• _WHAT YOU SHOULD DO_
For this exercise, copy each line of the records that contains the word "pyramid".

• _DATA FOR THIS TASK_
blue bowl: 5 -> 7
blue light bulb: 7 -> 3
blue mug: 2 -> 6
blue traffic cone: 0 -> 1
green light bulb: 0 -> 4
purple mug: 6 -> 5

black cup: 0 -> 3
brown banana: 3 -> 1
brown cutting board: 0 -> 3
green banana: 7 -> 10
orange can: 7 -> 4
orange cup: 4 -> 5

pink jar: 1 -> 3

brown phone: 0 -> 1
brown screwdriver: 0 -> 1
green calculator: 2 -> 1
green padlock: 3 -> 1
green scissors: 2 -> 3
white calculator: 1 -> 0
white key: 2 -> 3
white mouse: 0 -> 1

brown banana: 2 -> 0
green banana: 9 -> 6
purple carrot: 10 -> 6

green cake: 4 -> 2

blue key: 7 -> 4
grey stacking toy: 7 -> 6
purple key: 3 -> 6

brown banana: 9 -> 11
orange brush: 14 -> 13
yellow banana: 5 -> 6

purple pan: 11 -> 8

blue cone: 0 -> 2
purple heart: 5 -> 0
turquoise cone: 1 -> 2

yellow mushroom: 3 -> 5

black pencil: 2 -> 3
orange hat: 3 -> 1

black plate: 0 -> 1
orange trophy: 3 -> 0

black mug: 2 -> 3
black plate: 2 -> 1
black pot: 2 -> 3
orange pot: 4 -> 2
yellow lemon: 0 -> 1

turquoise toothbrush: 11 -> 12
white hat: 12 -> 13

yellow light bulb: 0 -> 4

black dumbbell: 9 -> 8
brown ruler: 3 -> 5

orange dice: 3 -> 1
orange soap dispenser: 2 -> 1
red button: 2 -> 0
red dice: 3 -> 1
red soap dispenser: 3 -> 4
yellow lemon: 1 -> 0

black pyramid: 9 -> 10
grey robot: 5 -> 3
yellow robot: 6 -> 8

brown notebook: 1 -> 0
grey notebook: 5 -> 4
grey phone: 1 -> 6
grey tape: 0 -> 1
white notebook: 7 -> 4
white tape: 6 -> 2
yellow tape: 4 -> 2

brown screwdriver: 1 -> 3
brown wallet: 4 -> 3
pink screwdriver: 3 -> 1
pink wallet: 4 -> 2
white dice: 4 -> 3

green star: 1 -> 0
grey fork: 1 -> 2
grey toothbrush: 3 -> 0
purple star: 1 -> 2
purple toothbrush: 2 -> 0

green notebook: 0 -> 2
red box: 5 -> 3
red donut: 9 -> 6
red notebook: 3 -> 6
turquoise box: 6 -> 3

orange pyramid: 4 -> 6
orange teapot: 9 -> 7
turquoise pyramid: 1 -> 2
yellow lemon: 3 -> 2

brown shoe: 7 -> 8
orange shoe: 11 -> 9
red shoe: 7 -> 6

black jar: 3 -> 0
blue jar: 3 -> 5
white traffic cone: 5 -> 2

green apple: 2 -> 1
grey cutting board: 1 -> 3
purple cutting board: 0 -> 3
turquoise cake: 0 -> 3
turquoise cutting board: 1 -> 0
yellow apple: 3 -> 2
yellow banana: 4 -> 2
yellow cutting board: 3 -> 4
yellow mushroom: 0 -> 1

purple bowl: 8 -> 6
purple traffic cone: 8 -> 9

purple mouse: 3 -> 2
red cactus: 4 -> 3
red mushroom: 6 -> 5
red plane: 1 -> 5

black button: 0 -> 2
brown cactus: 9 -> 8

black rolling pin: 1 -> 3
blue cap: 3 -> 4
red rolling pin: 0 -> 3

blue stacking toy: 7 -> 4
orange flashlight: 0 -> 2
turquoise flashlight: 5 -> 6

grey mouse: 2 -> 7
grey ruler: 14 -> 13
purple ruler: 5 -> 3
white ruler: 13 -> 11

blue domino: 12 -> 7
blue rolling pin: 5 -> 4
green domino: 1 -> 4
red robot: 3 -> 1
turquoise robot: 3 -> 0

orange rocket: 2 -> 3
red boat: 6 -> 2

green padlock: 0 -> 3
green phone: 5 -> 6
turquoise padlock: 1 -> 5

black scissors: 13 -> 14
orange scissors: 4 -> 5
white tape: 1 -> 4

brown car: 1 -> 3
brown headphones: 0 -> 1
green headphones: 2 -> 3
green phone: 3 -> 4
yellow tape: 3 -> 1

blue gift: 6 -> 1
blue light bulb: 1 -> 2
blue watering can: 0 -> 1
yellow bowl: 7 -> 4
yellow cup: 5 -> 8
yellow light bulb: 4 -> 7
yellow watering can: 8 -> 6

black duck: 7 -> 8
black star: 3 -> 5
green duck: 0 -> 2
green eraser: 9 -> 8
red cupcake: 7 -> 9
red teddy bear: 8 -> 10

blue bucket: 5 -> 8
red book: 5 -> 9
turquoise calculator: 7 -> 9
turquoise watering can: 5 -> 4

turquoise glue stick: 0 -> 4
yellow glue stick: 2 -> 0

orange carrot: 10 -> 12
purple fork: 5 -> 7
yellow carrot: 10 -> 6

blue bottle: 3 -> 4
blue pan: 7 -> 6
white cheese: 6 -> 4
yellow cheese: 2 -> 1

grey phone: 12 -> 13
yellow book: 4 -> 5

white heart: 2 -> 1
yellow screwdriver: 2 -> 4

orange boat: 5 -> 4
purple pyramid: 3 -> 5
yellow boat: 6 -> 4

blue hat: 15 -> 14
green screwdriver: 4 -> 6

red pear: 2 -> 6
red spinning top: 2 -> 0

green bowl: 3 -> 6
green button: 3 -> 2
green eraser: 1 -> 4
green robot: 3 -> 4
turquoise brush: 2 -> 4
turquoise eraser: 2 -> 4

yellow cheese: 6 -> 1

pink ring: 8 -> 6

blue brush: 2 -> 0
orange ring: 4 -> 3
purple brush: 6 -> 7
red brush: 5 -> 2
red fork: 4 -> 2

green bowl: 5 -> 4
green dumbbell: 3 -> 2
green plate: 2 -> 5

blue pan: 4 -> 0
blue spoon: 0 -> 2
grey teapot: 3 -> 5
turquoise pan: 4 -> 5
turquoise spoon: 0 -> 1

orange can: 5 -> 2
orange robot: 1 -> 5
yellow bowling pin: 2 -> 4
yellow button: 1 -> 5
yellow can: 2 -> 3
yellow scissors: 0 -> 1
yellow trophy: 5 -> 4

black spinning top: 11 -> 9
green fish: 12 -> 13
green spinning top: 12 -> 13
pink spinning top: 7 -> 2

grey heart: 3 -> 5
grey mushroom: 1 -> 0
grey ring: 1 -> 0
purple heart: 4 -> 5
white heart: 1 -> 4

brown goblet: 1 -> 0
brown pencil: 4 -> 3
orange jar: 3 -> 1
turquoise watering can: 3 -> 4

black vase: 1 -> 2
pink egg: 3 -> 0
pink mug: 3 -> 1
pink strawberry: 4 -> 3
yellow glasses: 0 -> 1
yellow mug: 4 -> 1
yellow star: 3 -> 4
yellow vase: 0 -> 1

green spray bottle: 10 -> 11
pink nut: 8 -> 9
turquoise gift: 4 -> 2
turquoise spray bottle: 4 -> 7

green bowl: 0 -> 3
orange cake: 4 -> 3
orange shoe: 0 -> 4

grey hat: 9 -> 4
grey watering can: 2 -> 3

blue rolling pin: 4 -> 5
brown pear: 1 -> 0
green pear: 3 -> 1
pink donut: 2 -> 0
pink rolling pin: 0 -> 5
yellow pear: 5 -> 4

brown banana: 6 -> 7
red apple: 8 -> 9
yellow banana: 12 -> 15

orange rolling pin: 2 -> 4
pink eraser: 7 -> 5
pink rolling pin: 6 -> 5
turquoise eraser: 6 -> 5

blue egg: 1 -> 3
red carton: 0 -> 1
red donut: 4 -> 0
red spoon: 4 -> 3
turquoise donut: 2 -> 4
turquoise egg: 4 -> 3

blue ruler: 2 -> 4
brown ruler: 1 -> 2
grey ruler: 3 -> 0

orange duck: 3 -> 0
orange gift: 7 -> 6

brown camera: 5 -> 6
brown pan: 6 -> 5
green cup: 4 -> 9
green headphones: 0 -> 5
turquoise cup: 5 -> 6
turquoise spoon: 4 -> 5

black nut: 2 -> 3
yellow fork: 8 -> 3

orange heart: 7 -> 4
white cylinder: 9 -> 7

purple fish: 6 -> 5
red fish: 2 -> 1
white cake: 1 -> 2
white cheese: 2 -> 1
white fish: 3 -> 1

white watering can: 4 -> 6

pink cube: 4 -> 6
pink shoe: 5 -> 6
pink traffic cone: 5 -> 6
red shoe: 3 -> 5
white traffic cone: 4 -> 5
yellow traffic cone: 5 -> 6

• _RESULT FOR THIS EXERCISE_
black pyramid: 9 -> 10
orange pyramid: 4 -> 6
turquoise pyramid: 1 -> 2
purple pyramid: 3 -> 5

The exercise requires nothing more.